YOUR GOAL:
Copy the items below word for word, from the line with "coordinates (702, 2122)." up to and including the line with "upholsterers (198, 409)".

RECORD LIST:
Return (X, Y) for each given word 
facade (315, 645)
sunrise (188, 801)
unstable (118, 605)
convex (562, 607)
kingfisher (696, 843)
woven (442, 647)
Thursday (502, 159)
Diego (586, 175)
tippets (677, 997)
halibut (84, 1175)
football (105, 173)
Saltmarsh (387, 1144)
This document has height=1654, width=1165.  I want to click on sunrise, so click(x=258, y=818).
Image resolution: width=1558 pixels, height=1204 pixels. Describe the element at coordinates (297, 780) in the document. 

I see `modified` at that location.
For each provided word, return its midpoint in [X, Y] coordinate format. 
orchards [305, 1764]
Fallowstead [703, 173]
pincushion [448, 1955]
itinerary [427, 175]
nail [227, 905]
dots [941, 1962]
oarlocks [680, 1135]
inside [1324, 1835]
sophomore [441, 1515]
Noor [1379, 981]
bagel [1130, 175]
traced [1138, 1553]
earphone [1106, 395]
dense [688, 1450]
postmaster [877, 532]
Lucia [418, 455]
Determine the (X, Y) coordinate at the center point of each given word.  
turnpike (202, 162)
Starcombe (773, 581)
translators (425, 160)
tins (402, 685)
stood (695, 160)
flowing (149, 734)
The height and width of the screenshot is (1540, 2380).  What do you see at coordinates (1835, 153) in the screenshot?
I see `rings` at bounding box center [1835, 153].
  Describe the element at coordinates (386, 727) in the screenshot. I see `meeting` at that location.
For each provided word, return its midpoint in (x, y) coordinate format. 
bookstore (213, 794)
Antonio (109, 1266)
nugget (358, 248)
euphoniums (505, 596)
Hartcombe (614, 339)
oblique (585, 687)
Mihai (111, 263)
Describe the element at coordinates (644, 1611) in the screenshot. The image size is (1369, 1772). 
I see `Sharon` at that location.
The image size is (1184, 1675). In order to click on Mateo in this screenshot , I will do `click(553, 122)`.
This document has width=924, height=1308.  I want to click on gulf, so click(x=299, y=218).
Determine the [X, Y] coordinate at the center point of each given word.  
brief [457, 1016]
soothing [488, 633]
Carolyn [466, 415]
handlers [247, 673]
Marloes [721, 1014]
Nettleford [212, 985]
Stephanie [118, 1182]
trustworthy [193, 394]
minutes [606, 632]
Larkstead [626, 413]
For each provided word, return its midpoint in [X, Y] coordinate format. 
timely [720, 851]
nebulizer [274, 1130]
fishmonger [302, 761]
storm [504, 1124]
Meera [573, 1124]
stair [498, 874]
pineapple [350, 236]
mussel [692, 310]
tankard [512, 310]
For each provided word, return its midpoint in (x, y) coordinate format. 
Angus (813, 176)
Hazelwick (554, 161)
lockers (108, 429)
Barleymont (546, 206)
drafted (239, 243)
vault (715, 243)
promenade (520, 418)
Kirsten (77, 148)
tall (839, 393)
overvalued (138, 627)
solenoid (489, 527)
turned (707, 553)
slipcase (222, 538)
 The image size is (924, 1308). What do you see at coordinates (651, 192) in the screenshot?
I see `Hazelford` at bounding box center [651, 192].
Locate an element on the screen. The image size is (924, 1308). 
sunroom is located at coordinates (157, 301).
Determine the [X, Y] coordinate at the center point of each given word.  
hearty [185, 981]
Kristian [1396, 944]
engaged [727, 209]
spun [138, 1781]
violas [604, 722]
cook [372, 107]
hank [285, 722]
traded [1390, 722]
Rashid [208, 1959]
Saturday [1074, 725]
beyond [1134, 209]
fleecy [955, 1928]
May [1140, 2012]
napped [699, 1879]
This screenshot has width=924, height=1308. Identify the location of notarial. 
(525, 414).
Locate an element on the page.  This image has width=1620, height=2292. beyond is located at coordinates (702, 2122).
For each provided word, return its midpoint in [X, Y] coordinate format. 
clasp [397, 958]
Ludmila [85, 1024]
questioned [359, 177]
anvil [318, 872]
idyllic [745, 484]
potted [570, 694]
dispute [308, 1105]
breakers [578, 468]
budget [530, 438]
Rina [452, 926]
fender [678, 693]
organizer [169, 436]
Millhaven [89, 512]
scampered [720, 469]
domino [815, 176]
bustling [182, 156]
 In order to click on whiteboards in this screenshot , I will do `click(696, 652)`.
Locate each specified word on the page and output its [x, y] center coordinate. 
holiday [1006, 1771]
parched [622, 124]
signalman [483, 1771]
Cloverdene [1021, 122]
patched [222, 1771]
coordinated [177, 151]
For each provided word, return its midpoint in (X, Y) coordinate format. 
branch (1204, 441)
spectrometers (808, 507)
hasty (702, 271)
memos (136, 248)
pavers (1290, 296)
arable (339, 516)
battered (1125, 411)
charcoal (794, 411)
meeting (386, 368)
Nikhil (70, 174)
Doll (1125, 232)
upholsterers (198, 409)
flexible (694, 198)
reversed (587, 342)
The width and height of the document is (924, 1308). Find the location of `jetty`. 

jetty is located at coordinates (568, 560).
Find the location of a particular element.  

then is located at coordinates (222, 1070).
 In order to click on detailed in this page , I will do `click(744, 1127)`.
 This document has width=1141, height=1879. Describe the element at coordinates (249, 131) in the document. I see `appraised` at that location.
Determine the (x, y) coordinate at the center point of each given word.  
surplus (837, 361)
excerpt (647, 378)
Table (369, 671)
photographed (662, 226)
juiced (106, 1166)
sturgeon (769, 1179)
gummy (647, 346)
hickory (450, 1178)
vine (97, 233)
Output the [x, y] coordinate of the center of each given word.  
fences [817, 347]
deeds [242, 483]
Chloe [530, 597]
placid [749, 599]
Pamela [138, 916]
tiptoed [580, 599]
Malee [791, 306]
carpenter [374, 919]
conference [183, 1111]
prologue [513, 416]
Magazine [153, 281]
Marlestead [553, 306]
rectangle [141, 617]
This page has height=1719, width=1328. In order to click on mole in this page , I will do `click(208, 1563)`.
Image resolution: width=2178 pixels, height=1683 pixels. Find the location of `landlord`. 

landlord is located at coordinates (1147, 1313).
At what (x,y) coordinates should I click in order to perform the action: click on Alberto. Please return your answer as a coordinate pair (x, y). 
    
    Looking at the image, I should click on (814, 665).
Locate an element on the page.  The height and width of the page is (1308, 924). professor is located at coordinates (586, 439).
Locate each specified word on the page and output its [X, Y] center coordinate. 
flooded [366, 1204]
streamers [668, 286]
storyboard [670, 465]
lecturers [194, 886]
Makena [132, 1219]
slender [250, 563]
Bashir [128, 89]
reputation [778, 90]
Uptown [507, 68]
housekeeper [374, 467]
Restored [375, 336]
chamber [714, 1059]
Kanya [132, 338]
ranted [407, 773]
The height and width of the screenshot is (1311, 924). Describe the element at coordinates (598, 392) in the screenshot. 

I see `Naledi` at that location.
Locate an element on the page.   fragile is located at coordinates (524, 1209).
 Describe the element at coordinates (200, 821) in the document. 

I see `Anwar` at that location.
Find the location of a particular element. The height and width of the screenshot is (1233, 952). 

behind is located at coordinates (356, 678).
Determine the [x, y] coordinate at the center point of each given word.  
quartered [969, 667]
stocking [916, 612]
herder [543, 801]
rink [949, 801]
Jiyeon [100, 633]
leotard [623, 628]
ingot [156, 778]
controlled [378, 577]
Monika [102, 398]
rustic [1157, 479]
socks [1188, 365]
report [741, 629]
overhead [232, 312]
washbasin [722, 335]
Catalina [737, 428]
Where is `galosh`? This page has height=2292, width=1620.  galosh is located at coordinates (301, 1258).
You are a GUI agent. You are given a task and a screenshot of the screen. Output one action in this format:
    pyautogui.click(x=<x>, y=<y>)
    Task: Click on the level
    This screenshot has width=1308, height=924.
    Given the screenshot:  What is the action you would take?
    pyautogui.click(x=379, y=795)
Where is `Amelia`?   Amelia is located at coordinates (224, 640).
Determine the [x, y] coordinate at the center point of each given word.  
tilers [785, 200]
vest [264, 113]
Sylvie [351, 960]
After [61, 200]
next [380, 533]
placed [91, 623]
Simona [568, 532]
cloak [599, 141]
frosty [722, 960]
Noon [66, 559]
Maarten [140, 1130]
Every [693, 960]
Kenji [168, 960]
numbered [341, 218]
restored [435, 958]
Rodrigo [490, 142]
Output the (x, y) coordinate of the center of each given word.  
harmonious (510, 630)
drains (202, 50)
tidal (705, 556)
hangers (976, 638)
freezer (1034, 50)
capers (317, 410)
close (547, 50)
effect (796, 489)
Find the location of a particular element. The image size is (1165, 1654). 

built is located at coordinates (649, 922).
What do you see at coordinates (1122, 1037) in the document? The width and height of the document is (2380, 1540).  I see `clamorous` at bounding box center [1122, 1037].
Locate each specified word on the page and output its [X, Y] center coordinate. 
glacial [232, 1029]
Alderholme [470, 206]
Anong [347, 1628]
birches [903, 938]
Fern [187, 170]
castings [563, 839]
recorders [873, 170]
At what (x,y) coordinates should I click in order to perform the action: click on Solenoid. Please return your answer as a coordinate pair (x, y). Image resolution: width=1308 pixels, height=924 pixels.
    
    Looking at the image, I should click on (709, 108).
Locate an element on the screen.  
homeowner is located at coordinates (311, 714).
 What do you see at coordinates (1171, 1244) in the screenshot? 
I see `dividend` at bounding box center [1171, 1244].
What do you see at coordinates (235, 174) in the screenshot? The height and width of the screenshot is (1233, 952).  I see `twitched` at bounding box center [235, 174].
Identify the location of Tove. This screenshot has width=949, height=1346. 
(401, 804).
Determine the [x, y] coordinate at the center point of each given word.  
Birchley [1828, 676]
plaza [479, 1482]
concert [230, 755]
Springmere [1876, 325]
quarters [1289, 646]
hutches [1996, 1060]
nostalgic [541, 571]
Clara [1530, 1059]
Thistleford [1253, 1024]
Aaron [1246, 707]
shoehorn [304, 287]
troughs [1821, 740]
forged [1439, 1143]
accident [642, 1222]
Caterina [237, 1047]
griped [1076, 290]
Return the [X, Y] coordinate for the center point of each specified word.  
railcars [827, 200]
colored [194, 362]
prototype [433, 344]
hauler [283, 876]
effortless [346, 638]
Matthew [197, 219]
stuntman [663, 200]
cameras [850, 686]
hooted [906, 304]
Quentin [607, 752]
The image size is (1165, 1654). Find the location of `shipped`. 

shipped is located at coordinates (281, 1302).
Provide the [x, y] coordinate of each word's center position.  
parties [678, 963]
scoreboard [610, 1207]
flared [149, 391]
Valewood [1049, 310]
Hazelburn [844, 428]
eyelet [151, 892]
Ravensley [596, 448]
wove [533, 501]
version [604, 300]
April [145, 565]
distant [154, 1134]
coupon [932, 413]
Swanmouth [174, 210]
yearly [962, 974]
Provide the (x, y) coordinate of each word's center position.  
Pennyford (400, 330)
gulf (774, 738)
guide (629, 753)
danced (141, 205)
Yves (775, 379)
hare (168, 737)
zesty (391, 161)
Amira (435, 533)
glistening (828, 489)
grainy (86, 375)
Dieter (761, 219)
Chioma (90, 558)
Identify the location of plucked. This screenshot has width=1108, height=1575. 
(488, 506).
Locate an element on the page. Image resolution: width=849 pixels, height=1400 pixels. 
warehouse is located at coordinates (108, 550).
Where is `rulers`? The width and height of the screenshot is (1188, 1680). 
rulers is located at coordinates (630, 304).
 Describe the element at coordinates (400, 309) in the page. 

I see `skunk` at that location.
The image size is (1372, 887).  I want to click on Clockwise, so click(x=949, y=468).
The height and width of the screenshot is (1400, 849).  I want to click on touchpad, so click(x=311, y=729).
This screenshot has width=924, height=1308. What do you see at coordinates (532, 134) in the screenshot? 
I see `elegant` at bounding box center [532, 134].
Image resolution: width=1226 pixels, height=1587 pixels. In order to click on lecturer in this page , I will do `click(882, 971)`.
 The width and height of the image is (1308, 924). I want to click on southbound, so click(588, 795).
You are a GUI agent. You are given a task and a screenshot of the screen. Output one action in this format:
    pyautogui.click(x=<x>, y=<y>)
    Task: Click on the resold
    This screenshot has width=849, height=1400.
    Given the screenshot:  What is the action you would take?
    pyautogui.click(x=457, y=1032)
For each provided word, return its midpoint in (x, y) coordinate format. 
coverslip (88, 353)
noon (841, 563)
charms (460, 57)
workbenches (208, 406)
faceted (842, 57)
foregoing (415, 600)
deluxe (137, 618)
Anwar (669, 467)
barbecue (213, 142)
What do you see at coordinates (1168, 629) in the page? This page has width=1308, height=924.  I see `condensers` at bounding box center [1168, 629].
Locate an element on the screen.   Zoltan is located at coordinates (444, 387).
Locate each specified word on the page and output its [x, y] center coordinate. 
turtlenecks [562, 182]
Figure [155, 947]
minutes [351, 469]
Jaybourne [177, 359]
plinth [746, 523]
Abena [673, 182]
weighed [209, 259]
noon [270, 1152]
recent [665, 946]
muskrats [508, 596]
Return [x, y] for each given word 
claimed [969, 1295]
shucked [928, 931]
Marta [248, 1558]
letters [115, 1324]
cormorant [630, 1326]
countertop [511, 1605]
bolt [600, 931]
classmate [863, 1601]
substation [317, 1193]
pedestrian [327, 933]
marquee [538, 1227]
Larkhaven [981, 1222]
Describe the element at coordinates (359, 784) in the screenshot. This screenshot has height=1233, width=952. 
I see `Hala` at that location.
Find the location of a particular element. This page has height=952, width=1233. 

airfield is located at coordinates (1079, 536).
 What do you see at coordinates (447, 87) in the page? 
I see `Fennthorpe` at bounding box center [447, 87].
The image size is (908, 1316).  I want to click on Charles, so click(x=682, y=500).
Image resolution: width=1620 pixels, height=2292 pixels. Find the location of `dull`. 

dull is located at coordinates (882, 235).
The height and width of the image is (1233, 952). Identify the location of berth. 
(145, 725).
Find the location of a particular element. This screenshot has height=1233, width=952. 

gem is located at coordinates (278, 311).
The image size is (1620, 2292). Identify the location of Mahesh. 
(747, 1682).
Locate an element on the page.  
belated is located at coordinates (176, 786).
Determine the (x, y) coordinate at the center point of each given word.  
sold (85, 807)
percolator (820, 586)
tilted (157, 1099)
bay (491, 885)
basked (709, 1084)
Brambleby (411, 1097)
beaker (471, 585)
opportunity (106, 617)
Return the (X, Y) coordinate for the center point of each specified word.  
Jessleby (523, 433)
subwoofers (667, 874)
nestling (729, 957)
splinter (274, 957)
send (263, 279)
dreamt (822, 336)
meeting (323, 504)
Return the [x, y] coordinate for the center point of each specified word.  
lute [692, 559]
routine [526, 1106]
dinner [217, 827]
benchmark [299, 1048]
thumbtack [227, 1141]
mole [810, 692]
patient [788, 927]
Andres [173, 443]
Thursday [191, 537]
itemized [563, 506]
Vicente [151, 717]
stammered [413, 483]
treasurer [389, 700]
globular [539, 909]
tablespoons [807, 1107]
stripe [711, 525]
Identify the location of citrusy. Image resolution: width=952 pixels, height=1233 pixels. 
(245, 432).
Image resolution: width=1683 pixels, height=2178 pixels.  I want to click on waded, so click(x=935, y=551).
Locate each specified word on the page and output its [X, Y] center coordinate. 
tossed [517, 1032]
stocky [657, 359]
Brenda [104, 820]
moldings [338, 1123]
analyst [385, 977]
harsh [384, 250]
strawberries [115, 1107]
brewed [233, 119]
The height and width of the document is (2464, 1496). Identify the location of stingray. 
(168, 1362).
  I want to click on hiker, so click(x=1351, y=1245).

EXERCISE SOLUTION:
Locate an element on the page.  This image has width=1620, height=2292. beyond is located at coordinates (702, 2122).
For each provided word, return its midpoint in [X, Y] coordinate format. 
clasp [397, 958]
Ludmila [85, 1024]
questioned [359, 177]
anvil [318, 872]
idyllic [745, 484]
potted [570, 694]
dispute [308, 1105]
breakers [578, 468]
budget [530, 438]
Rina [452, 926]
fender [678, 693]
organizer [169, 436]
Millhaven [89, 512]
scampered [720, 469]
domino [815, 176]
bustling [182, 156]
 In order to click on whiteboards in this screenshot , I will do `click(696, 652)`.
Locate each specified word on the page and output its [x, y] center coordinate. 
holiday [1006, 1771]
parched [622, 124]
signalman [483, 1771]
Cloverdene [1021, 122]
patched [222, 1771]
coordinated [177, 151]
For each provided word, return its midpoint in (X, Y) coordinate format. 
branch (1204, 441)
spectrometers (808, 507)
hasty (702, 271)
memos (136, 248)
pavers (1290, 296)
arable (339, 516)
battered (1125, 411)
charcoal (794, 411)
meeting (386, 368)
Nikhil (70, 174)
Doll (1125, 232)
upholsterers (198, 409)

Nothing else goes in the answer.